BEGIN Input for this task

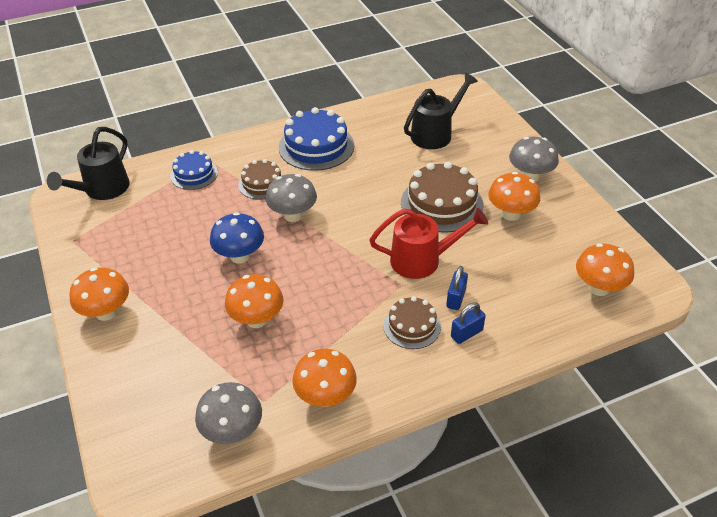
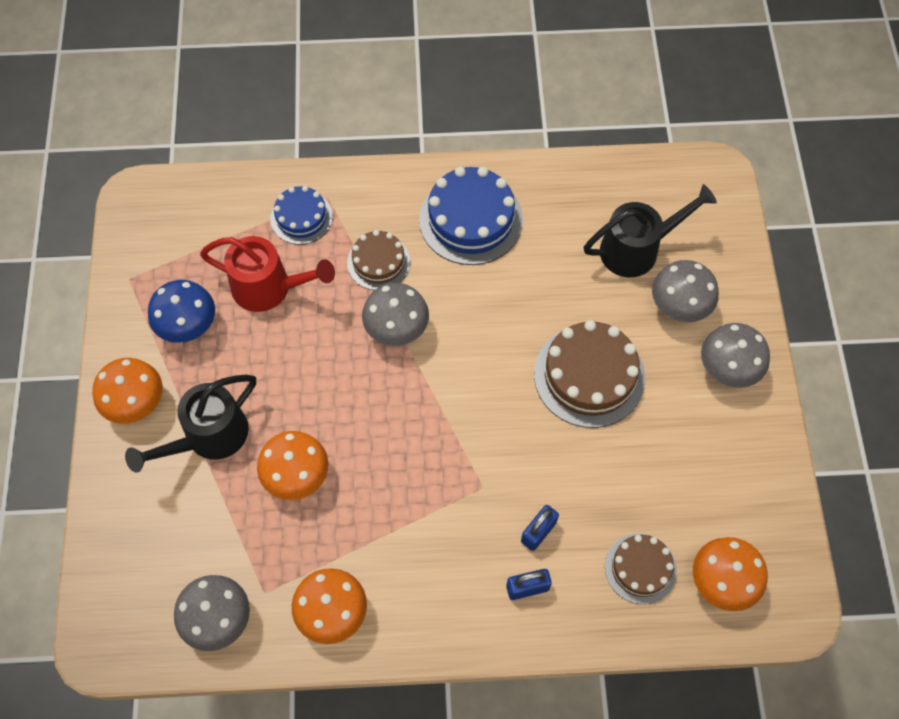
camera: 20 degrees right, 20 degrees up
(102, 190) = (184, 207): black watering can -> black watering can (208, 437)
(240, 256) = (311, 373): blue mushroom -> blue mushroom (188, 326)
(412, 326) = (468, 553): brown cake -> brown cake (640, 568)
(423, 260) = (525, 459): red watering can -> red watering can (270, 288)
(479, 154) = (679, 307): none -> grey mushroom
(511, 214) = (670, 424): orange mushroom -> none

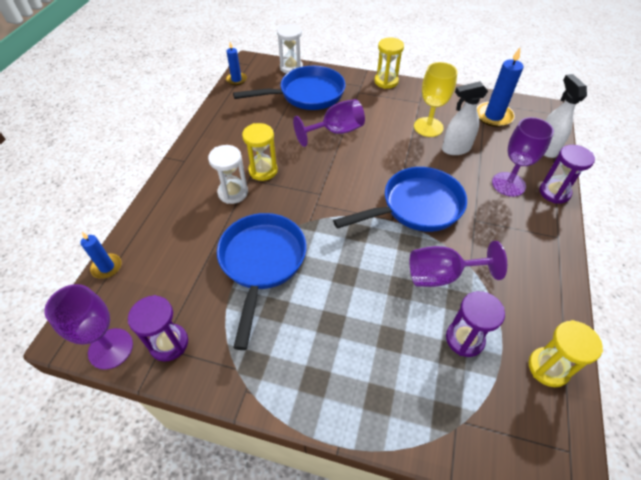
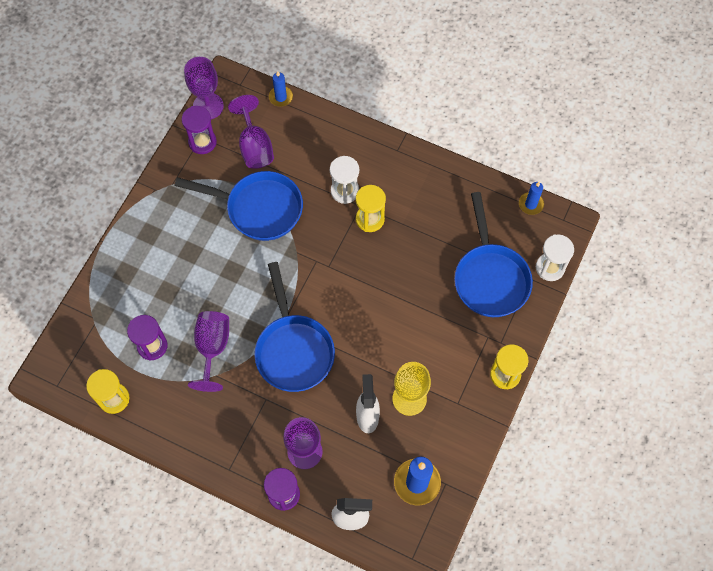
camera: 100 degrees right, 15 degrees up
(336, 131) = (418, 297): purple goblet -> purple goblet (255, 146)

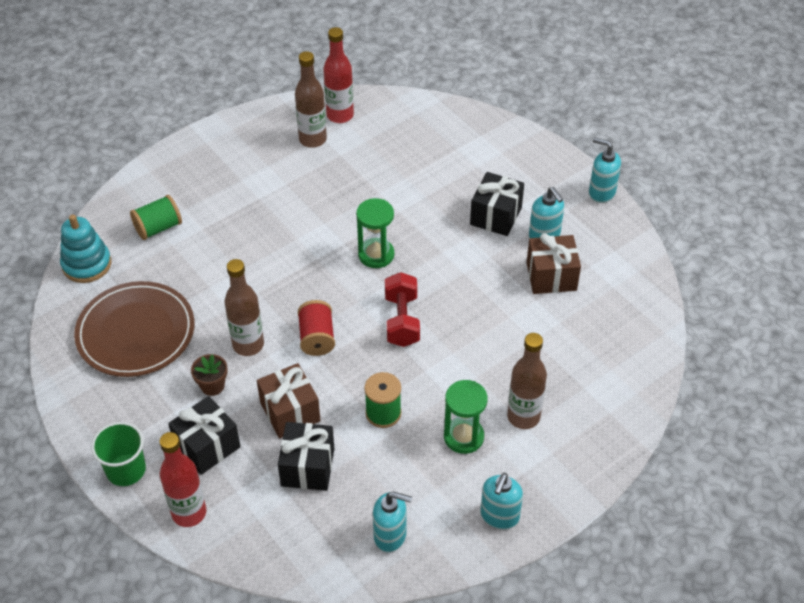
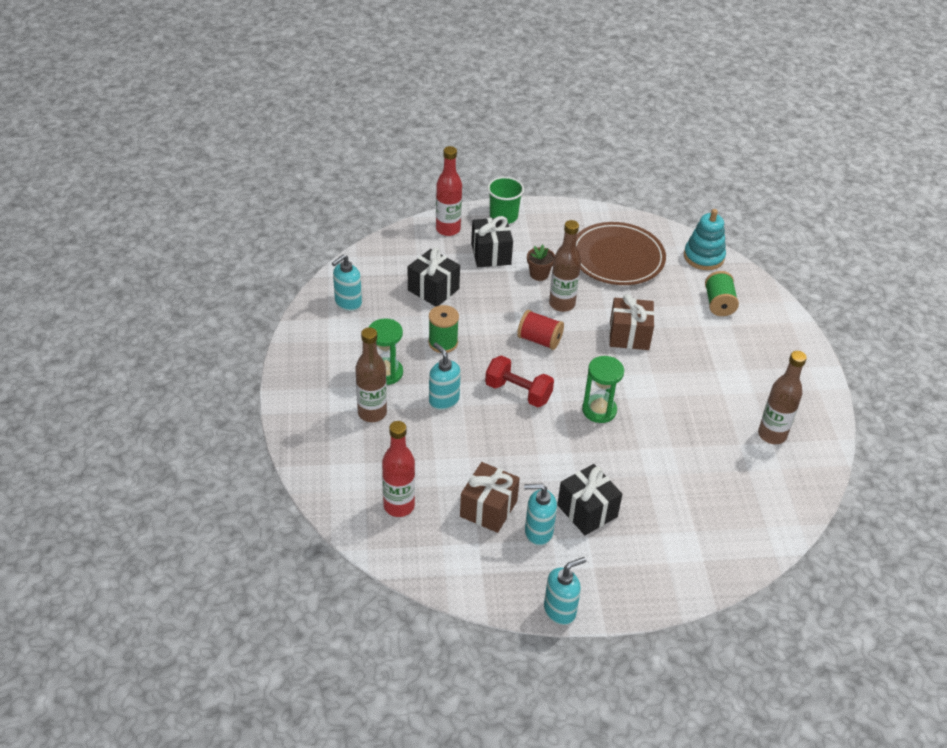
camera: 120 degrees right, 5 degrees down
(290, 412) = (485, 300): brown gift -> brown gift (629, 335)
(340, 115) = (796, 468): red bottle -> red bottle (399, 506)
(499, 516) = (310, 358): turquoise soap dispenser -> turquoise soap dispenser (443, 400)

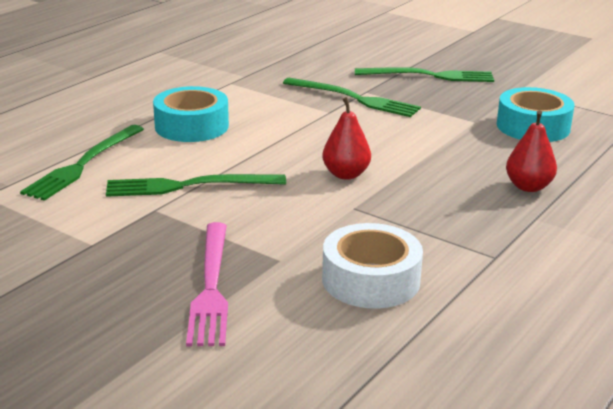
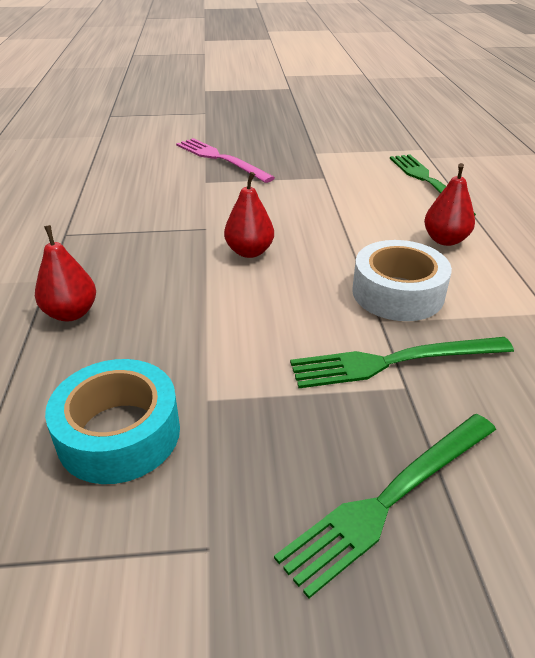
camera: 140 degrees right, 10 degrees up
(189, 186) = (337, 196): green fork -> none
(191, 126) = (445, 240): turquoise tape -> red pear
(371, 280) = (138, 191): white tape -> white tape (397, 293)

END Input for this task

__What you are asked to do__. Would you copy the lines from the one holding "(412, 326) = (468, 553): brown" down to the last line of the material, both included, exactly and with nothing added, skipping the pictures?

__Output__.
(412, 326) = (468, 553): brown cake -> brown cake (640, 568)
(423, 260) = (525, 459): red watering can -> red watering can (270, 288)
(479, 154) = (679, 307): none -> grey mushroom
(511, 214) = (670, 424): orange mushroom -> none

camera: 100 degrees right, 15 degrees up
(336, 131) = (418, 297): purple goblet -> purple goblet (255, 146)

camera: 120 degrees right, 5 degrees down
(290, 412) = (485, 300): brown gift -> brown gift (629, 335)
(340, 115) = (796, 468): red bottle -> red bottle (399, 506)
(499, 516) = (310, 358): turquoise soap dispenser -> turquoise soap dispenser (443, 400)

camera: 140 degrees right, 10 degrees up
(189, 186) = (337, 196): green fork -> none
(191, 126) = (445, 240): turquoise tape -> red pear
(371, 280) = (138, 191): white tape -> white tape (397, 293)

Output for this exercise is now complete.